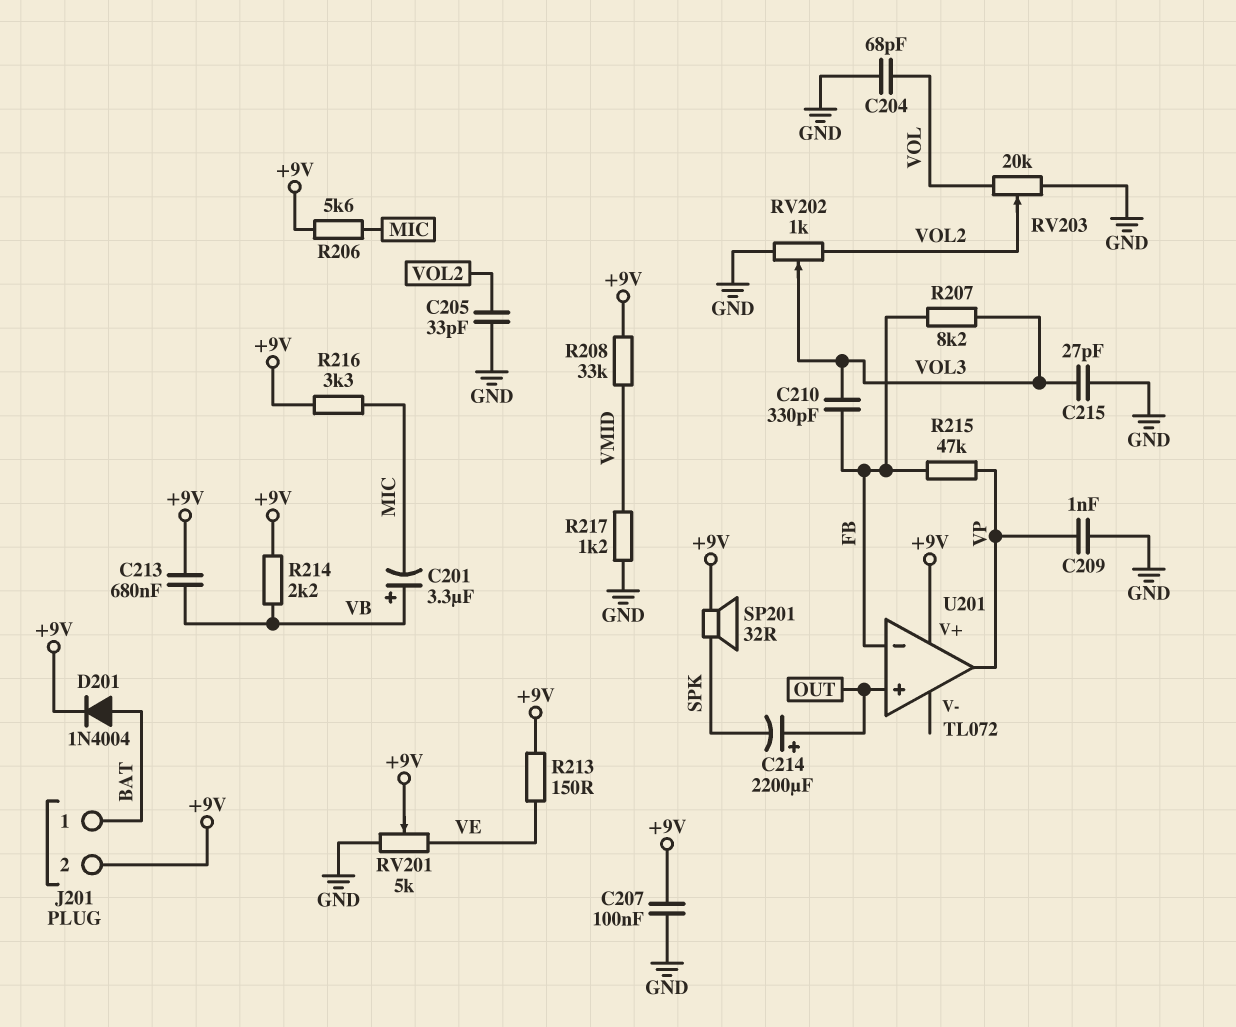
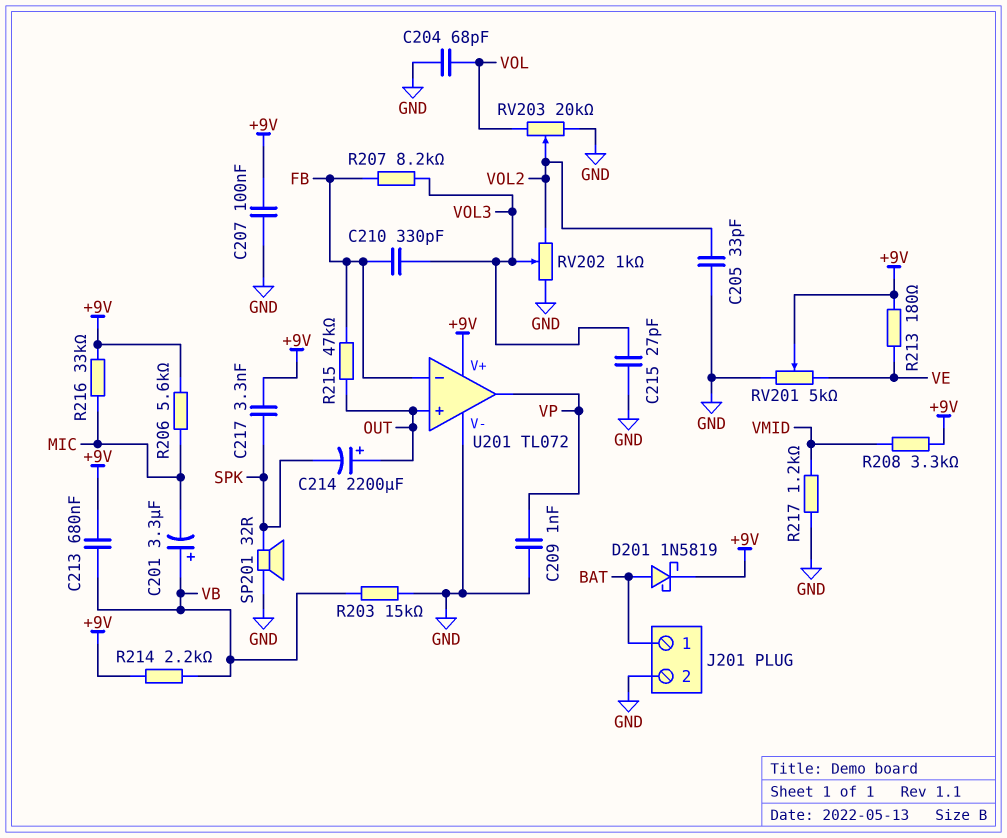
C217: none -> 3.3nF (+9V, SPK)
D201: diode 1N4004 (A BAT, K +9V) -> schottky 1N5819 (A BAT, K +9V)
J201 pin 2: +9V -> GND
R203: none -> 15k (GND, VB)
R208: 33k (+9V, VMID) -> 3.3k (+9V, VMID)
R213: 150 (+9V, VE) -> 180 (+9V, VE)
R215: 47k (FB, VP) -> 47k (FB, OUT)
R216: 3.3k (+9V, MIC) -> 33k (+9V, MIC)
SP201: speaker 32R (+9V, SPK) -> speaker 32R (GND, SPK)
U201 pin V-: none -> GND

§ Exercise instructions
Only the pictures are to be left out; repeat all other material exactly.

§ Task response
C217: none -> 3.3nF (+9V, SPK)
D201: diode 1N4004 (A BAT, K +9V) -> schottky 1N5819 (A BAT, K +9V)
J201 pin 2: +9V -> GND
R203: none -> 15k (GND, VB)
R208: 33k (+9V, VMID) -> 3.3k (+9V, VMID)
R213: 150 (+9V, VE) -> 180 (+9V, VE)
R215: 47k (FB, VP) -> 47k (FB, OUT)
R216: 3.3k (+9V, MIC) -> 33k (+9V, MIC)
SP201: speaker 32R (+9V, SPK) -> speaker 32R (GND, SPK)
U201 pin V-: none -> GND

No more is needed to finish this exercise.